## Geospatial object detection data
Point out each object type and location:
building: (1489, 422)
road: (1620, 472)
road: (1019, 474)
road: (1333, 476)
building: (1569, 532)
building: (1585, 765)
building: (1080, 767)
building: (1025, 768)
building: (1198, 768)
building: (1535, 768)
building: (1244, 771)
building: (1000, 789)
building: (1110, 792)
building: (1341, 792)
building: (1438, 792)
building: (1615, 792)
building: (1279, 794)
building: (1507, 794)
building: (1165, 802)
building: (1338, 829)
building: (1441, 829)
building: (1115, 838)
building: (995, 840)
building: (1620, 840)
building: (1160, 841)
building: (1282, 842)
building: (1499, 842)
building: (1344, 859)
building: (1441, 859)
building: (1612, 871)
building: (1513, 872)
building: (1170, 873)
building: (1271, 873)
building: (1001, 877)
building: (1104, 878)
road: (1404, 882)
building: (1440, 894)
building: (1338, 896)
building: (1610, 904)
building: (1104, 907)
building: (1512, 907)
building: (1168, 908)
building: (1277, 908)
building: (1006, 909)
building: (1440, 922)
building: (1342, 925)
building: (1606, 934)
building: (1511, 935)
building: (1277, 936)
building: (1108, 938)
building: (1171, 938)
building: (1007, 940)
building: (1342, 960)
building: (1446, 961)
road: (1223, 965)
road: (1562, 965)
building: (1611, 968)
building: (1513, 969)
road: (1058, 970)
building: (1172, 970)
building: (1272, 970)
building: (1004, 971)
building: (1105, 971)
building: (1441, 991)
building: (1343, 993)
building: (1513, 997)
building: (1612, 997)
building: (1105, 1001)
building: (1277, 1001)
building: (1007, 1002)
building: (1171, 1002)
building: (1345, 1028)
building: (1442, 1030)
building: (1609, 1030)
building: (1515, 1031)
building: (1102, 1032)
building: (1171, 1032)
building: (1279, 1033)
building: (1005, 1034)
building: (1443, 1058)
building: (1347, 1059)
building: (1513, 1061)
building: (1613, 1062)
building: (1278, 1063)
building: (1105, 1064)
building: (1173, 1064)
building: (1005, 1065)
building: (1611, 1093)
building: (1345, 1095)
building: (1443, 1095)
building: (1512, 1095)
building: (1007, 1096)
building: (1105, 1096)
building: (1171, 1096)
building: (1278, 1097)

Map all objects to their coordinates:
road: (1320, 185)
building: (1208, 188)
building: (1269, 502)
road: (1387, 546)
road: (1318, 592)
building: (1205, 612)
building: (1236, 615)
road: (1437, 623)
...
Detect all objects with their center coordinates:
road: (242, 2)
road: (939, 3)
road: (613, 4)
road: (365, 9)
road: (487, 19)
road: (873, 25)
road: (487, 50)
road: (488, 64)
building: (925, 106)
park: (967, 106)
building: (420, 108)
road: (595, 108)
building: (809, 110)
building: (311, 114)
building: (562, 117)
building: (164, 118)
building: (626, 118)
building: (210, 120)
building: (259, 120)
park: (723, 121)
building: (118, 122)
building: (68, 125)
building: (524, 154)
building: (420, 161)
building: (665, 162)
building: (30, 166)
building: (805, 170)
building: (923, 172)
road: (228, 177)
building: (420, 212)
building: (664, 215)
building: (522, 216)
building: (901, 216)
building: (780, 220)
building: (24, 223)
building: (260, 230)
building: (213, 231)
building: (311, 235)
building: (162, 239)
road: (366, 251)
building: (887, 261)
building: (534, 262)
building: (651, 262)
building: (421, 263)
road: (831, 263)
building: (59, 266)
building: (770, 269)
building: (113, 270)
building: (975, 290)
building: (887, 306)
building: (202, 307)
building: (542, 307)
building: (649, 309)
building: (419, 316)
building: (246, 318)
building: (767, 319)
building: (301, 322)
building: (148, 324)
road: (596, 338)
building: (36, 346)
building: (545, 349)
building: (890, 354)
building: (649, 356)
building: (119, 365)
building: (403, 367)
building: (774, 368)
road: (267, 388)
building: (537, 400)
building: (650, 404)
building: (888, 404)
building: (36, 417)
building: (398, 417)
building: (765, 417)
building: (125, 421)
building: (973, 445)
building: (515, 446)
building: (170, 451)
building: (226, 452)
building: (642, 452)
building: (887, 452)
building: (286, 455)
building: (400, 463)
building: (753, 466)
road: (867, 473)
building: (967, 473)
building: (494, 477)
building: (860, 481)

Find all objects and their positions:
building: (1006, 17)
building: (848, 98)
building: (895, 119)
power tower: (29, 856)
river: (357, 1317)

## Problem
Show every line of the data in which the word "objects" appears.

## Response below
Map all objects to their coordinates:
Detect all objects with their center coordinates:
Find all objects and their positions:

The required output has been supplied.